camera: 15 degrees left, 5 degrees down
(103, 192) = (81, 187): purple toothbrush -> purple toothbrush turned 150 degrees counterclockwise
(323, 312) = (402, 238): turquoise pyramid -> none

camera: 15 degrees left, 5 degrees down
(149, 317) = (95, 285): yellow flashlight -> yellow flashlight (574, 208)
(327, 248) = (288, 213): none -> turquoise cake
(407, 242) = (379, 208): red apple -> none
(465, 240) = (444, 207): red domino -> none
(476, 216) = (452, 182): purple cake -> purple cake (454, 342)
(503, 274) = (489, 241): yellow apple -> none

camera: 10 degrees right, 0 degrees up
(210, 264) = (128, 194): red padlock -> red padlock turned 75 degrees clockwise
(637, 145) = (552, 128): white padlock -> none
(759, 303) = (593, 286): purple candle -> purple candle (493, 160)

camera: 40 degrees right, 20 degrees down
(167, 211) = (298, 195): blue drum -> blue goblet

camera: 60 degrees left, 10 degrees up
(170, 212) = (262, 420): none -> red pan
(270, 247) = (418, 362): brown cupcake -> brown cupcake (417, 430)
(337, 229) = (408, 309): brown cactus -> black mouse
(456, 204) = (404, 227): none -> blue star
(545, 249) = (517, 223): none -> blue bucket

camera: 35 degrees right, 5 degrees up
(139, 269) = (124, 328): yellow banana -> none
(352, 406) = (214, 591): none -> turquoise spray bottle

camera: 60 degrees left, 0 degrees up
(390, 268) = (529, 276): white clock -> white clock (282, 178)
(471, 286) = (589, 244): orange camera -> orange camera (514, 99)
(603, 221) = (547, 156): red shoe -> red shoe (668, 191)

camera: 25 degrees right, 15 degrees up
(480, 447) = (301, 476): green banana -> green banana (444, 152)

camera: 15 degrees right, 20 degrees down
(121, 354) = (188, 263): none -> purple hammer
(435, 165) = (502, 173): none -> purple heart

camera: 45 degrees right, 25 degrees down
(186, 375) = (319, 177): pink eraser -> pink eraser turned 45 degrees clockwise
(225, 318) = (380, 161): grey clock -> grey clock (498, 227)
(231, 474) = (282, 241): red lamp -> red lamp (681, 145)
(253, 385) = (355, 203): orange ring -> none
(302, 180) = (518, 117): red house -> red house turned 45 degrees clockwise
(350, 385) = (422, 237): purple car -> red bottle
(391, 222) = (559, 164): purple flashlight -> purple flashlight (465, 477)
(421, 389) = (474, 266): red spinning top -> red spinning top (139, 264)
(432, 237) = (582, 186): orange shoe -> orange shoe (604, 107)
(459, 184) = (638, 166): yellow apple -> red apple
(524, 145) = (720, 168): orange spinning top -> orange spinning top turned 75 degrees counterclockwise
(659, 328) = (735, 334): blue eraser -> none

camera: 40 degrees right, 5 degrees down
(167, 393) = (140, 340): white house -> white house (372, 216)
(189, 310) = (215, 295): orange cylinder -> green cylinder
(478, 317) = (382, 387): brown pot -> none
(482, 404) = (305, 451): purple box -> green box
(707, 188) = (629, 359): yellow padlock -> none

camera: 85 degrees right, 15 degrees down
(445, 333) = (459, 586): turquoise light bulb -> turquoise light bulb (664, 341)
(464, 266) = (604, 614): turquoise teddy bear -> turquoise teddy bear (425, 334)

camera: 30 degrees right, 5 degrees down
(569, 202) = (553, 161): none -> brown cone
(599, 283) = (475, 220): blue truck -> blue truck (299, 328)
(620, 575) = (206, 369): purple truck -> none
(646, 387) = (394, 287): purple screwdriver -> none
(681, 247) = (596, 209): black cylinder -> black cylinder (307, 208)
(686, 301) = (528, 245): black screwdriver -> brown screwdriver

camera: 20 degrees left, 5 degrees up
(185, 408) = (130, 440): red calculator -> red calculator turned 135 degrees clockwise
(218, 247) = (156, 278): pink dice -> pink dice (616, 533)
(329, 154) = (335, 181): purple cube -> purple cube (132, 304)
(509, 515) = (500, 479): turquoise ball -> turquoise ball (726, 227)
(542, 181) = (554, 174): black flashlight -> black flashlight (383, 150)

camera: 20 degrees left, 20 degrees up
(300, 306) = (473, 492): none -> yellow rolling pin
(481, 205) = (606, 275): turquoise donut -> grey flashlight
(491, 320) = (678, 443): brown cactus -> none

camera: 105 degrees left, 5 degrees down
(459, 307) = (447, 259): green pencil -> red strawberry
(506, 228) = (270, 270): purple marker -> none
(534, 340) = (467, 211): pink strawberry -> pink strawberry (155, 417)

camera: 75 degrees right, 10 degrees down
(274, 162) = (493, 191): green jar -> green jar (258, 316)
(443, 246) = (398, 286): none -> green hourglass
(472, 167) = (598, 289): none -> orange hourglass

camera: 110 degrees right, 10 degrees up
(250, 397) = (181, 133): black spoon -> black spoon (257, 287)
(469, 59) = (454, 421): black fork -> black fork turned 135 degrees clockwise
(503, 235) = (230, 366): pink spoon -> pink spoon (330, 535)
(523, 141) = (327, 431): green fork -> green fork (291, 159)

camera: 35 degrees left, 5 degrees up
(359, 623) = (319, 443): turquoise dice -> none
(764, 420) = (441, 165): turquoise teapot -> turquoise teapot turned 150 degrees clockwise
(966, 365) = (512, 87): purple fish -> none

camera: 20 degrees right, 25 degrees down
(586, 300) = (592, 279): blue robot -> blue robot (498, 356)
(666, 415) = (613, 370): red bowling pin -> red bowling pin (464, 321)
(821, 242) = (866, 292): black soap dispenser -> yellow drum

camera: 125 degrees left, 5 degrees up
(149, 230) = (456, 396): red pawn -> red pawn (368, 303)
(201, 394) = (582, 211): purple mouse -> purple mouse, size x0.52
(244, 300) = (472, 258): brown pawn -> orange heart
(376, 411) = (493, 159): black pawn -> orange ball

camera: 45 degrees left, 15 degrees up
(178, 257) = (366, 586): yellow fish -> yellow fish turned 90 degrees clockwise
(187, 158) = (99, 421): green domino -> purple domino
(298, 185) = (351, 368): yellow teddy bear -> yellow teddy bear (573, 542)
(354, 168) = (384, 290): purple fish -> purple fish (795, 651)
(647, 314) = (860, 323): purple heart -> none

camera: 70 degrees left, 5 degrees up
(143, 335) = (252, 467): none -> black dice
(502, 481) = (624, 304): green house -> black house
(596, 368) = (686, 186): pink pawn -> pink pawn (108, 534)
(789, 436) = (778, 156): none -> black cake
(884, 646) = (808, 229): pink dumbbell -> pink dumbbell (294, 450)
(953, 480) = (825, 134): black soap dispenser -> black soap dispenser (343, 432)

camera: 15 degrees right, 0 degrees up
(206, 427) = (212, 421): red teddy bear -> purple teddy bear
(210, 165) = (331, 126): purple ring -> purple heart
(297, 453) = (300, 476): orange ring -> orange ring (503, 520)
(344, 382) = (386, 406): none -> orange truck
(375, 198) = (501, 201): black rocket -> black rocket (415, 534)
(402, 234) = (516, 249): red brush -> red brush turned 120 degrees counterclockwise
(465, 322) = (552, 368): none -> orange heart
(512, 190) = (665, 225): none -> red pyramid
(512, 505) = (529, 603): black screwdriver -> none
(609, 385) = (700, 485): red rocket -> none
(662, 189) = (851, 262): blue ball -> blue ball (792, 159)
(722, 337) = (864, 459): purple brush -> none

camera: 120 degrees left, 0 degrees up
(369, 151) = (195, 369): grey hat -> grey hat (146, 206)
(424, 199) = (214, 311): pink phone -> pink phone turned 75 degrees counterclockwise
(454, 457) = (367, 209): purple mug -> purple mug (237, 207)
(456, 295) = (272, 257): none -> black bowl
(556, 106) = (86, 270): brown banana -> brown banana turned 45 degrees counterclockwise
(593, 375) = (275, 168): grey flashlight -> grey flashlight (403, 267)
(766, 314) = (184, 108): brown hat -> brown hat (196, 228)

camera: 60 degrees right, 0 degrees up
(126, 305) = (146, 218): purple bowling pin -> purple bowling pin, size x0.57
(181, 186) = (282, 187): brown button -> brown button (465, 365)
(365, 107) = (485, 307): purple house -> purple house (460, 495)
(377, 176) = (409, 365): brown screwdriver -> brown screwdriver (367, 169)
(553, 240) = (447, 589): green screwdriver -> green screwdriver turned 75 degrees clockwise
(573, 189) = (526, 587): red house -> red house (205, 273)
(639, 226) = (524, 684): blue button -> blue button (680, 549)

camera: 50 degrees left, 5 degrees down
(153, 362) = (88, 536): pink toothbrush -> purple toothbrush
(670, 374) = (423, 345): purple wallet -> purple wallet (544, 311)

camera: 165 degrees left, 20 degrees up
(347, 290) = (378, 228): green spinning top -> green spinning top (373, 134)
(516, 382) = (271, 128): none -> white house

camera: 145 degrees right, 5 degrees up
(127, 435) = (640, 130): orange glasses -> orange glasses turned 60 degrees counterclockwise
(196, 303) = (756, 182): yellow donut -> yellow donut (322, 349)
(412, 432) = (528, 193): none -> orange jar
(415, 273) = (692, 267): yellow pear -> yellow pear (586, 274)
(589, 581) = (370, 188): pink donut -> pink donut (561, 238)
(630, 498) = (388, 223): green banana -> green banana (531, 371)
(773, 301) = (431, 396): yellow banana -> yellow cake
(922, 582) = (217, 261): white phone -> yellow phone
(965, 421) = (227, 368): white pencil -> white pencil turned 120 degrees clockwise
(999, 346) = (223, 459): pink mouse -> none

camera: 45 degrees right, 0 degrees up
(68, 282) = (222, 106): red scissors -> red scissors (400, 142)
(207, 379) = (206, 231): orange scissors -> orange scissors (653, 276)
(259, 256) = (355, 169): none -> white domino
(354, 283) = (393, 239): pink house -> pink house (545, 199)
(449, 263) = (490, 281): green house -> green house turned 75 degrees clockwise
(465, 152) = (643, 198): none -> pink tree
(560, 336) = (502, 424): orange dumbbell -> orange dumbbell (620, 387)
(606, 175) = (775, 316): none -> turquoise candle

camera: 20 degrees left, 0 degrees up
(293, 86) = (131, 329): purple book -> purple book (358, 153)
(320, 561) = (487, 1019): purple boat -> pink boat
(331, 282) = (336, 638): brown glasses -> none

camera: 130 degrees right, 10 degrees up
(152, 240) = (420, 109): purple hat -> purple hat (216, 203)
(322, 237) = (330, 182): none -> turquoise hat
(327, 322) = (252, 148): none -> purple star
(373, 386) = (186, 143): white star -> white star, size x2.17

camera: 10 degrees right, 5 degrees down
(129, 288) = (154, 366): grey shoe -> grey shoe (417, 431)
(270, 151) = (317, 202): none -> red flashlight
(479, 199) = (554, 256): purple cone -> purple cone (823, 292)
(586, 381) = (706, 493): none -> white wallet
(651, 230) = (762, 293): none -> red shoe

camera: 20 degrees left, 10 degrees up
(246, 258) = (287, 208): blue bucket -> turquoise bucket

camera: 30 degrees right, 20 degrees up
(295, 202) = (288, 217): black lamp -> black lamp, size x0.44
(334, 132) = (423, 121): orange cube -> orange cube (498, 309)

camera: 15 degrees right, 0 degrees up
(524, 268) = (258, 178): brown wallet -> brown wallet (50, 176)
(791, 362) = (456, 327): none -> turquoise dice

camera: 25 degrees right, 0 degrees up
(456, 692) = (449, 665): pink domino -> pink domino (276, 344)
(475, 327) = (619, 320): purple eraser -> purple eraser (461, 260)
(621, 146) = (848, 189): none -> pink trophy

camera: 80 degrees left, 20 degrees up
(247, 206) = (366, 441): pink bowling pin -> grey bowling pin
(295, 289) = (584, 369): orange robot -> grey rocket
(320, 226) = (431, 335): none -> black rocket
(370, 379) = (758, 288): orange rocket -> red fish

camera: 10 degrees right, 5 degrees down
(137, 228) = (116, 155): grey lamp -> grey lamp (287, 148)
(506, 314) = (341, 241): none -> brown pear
* * * * * * * * *
**YOUR TASK:**
Repeat, exactly as they stand above, the lines from the line with "(196, 303) = (756, 182): yellow" to the line with "camera: 20 degrees left, 10 degrees up", both lines included.

**RESPONSE TO THE TASK:**
(196, 303) = (756, 182): yellow donut -> yellow donut (322, 349)
(412, 432) = (528, 193): none -> orange jar
(415, 273) = (692, 267): yellow pear -> yellow pear (586, 274)
(589, 581) = (370, 188): pink donut -> pink donut (561, 238)
(630, 498) = (388, 223): green banana -> green banana (531, 371)
(773, 301) = (431, 396): yellow banana -> yellow cake
(922, 582) = (217, 261): white phone -> yellow phone
(965, 421) = (227, 368): white pencil -> white pencil turned 120 degrees clockwise
(999, 346) = (223, 459): pink mouse -> none

camera: 45 degrees right, 0 degrees up
(68, 282) = (222, 106): red scissors -> red scissors (400, 142)
(207, 379) = (206, 231): orange scissors -> orange scissors (653, 276)
(259, 256) = (355, 169): none -> white domino
(354, 283) = (393, 239): pink house -> pink house (545, 199)
(449, 263) = (490, 281): green house -> green house turned 75 degrees clockwise
(465, 152) = (643, 198): none -> pink tree
(560, 336) = (502, 424): orange dumbbell -> orange dumbbell (620, 387)
(606, 175) = (775, 316): none -> turquoise candle

camera: 20 degrees left, 0 degrees up
(293, 86) = (131, 329): purple book -> purple book (358, 153)
(320, 561) = (487, 1019): purple boat -> pink boat
(331, 282) = (336, 638): brown glasses -> none

camera: 130 degrees right, 10 degrees up
(152, 240) = (420, 109): purple hat -> purple hat (216, 203)
(322, 237) = (330, 182): none -> turquoise hat
(327, 322) = (252, 148): none -> purple star
(373, 386) = (186, 143): white star -> white star, size x2.17

camera: 10 degrees right, 5 degrees down
(129, 288) = (154, 366): grey shoe -> grey shoe (417, 431)
(270, 151) = (317, 202): none -> red flashlight
(479, 199) = (554, 256): purple cone -> purple cone (823, 292)
(586, 381) = (706, 493): none -> white wallet
(651, 230) = (762, 293): none -> red shoe

camera: 20 degrees left, 10 degrees up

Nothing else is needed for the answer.